• Description of the task: In how many lines of the entries below does "biały" appear? Give only the number.

Coordinate-based change listings:
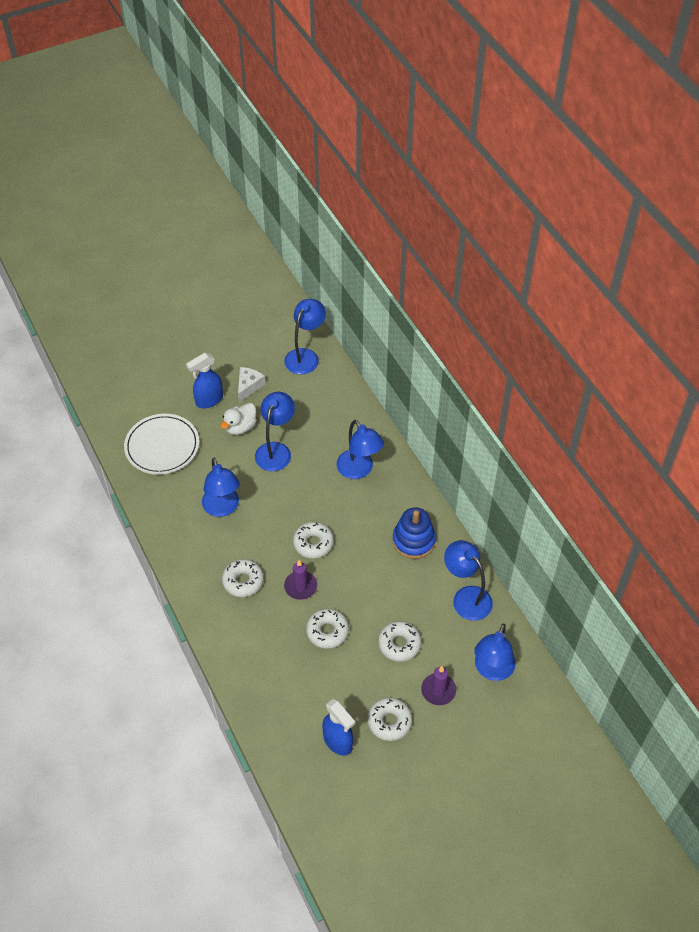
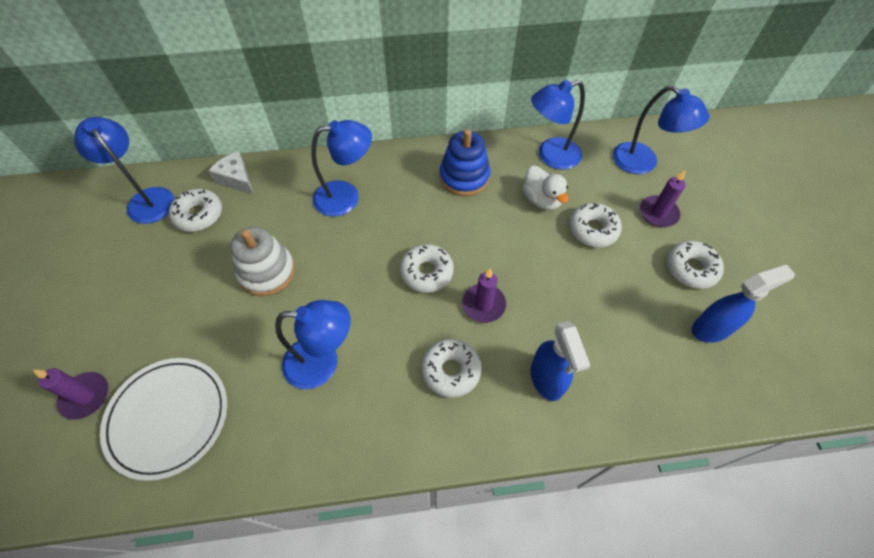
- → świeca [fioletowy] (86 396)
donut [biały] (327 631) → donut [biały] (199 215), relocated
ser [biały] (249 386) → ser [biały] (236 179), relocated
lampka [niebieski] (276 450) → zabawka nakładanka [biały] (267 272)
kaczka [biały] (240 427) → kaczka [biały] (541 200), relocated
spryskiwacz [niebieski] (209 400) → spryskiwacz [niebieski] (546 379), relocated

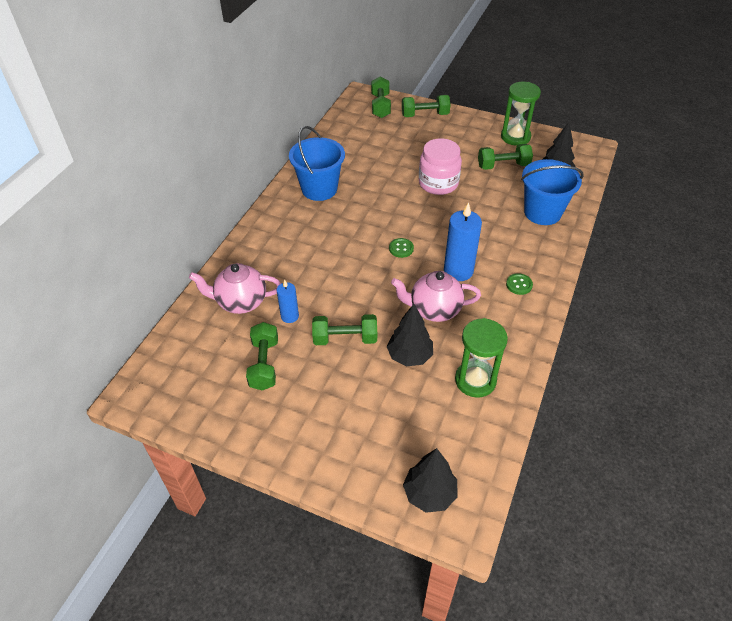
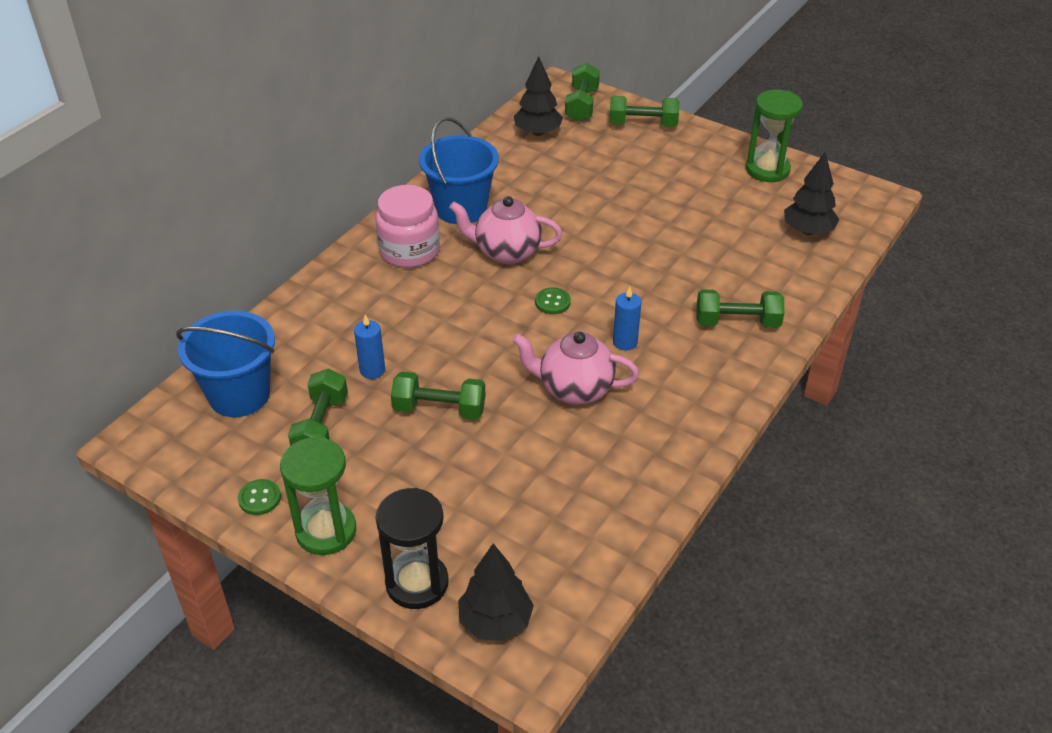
wiadro [niebieski] (542 212) → wiadro [niebieski] (239 395), relocated
guzik [zielony] (519 285) → guzik [zielony] (259 498), relocated
klepsydra [zielony] (475 380) → klepsydra [zielony] (326 531), relocated
słoik [różowy] (438 183) → słoik [różowy] (409 251), relocated
- → klepsydra [czarny] (417 583)
imbryk [różowy] (241 302) → imbryk [różowy] (506 252), relocated
drzewko [czarny] (409 356) → drzewko [czarny] (537 132), relocated
świeca [niebieski] (458 271) → świeca [niebieski] (625 342), x0.57
hantel [zielony] (503 166) → hantel [zielony] (737 322), relocated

• Result below: 4